(Saved entries)

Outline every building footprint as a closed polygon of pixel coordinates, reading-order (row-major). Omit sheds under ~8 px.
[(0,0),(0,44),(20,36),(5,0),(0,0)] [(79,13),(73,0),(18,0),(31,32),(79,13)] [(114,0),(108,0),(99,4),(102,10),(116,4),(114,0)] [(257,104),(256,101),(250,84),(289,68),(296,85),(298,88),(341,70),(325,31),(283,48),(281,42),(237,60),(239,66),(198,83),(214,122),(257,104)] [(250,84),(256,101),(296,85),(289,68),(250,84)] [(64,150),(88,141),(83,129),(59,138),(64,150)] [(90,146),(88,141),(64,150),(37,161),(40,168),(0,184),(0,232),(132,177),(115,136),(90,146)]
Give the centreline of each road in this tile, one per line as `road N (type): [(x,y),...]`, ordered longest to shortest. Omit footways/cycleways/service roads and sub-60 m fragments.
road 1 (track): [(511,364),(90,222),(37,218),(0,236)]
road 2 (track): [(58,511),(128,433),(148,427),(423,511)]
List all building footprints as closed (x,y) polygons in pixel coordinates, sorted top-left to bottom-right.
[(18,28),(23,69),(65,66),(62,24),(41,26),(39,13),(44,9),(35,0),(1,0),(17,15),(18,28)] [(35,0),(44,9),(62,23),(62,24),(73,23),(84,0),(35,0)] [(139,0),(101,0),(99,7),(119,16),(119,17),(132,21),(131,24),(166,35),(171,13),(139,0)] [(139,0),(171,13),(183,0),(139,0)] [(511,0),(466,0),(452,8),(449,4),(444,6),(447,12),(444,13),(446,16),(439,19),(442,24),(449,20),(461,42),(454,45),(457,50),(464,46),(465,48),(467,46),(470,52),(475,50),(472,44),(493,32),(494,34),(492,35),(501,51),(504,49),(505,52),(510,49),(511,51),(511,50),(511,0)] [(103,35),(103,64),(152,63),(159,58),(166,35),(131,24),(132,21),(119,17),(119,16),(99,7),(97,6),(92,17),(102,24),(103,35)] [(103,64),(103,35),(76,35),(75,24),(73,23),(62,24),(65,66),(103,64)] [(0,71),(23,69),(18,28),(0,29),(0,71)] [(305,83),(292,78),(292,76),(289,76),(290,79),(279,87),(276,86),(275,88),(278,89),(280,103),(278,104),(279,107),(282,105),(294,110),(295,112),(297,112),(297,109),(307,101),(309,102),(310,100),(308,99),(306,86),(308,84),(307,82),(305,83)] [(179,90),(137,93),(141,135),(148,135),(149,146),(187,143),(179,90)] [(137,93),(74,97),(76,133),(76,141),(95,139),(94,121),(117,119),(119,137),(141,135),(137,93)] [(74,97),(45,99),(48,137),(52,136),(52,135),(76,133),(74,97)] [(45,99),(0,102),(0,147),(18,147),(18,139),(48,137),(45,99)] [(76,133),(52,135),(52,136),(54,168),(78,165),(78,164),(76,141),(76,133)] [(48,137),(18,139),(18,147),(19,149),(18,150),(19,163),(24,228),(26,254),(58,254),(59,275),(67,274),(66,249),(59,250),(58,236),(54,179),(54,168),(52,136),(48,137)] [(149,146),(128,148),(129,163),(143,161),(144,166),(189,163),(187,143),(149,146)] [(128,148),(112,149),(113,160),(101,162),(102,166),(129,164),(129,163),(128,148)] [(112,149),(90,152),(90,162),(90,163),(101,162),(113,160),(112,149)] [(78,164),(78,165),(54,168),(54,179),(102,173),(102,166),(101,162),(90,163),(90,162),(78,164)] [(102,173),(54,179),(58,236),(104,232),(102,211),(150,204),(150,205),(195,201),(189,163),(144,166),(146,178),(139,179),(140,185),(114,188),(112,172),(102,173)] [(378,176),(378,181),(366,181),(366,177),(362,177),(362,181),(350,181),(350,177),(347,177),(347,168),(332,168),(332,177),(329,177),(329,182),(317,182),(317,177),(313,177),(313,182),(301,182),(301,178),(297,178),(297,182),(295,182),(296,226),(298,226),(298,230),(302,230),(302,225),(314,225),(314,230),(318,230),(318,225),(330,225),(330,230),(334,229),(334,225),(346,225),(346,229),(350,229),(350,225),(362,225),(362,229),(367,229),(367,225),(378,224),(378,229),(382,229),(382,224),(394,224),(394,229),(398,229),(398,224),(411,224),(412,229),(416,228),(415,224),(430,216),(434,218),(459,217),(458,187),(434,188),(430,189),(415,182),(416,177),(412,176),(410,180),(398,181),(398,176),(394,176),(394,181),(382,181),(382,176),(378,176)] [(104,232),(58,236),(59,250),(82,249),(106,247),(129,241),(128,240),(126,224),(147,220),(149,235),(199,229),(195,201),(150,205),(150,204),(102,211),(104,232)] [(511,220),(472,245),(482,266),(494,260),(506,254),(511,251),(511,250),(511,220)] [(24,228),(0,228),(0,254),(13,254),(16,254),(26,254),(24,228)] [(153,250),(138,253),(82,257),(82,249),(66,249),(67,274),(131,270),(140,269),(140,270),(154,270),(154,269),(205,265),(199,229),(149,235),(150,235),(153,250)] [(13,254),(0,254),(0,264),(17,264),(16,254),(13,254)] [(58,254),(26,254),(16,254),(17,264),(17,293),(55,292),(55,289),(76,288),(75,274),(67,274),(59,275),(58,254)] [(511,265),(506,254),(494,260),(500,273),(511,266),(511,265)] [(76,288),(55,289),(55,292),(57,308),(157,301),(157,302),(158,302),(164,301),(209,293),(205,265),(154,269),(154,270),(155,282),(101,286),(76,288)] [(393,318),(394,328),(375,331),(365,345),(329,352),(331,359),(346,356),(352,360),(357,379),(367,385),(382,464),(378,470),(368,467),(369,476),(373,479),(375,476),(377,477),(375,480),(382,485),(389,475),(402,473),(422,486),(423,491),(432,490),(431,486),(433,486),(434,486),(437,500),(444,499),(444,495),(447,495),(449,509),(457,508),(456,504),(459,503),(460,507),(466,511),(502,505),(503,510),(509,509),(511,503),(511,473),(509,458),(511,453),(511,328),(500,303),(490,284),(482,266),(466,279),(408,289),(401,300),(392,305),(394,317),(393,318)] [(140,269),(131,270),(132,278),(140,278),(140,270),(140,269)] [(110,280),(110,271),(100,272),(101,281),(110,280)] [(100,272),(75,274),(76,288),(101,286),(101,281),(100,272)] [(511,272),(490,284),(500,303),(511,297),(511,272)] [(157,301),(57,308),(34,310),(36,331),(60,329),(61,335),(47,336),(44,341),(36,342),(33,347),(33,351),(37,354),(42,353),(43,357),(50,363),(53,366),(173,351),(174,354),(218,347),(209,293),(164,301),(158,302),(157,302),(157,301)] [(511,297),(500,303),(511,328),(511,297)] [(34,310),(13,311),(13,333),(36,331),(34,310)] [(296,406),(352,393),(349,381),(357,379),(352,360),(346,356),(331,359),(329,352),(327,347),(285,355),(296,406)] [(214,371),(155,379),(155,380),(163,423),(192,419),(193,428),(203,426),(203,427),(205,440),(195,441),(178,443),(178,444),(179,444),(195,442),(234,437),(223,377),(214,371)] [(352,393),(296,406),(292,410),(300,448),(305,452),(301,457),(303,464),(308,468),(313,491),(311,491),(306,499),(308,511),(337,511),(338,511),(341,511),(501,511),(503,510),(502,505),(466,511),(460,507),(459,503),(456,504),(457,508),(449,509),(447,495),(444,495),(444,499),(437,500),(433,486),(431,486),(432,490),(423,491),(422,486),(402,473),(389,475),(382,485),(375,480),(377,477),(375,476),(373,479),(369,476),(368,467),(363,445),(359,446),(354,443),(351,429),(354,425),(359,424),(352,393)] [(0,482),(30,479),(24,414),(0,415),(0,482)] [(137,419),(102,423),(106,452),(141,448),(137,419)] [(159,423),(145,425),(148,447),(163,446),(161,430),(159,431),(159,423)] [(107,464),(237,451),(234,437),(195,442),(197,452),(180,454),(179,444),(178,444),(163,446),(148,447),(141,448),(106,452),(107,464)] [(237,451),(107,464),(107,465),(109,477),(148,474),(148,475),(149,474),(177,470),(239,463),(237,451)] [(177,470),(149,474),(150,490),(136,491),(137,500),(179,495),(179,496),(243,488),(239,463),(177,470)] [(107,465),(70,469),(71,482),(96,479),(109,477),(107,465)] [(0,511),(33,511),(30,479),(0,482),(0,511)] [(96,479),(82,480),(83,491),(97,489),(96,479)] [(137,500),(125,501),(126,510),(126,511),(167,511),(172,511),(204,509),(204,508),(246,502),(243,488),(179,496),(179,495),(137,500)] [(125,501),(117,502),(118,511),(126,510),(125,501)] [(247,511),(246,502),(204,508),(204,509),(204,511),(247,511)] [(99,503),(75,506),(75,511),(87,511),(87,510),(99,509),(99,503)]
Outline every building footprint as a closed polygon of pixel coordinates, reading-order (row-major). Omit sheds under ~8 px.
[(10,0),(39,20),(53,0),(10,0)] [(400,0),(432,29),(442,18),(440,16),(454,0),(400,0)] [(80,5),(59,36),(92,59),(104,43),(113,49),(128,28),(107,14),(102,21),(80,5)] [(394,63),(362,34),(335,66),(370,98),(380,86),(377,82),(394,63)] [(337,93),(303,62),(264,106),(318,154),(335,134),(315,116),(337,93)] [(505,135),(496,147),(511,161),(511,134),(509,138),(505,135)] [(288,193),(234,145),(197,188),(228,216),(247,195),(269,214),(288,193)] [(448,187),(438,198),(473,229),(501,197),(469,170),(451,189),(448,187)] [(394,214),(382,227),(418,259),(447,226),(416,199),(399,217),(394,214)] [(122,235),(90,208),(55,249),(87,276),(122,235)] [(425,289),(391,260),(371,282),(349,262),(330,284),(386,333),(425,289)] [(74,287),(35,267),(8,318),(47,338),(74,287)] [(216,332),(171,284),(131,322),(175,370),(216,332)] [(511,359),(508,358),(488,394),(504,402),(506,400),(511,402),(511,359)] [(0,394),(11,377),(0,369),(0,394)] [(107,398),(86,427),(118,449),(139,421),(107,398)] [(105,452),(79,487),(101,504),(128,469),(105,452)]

**Problem to solve**
Output the lines from the start of the items through the line containing "List all building", inclusive, reproducing them precisely and nothing else.

**Finished answer**
Outline every building footprint as a closed polygon of pixel coordinates, reading-order (row-major). Omit sheds under ~8 px.
[(0,0),(0,44),(20,36),(5,0),(0,0)] [(79,13),(73,0),(18,0),(31,32),(79,13)] [(114,0),(108,0),(99,4),(102,10),(116,4),(114,0)] [(257,104),(256,101),(250,84),(289,68),(296,85),(298,88),(341,70),(325,31),(283,48),(281,42),(237,60),(239,66),(198,83),(214,122),(257,104)] [(250,84),(256,101),(296,85),(289,68),(250,84)] [(64,150),(88,141),(83,129),(59,138),(64,150)] [(90,146),(88,141),(64,150),(37,161),(40,168),(0,184),(0,232),(132,177),(115,136),(90,146)]
Give the centreline of each road in this tile, one per line as `road N (type): [(x,y),...]`, ordered longest to shortest. Omit footways/cycleways/service roads and sub-60 m fragments.
road 1 (track): [(511,364),(90,222),(37,218),(0,236)]
road 2 (track): [(58,511),(128,433),(148,427),(423,511)]
List all building footprints as closed (x,y) polygons in pixel coordinates, sorted top-left to bottom-right.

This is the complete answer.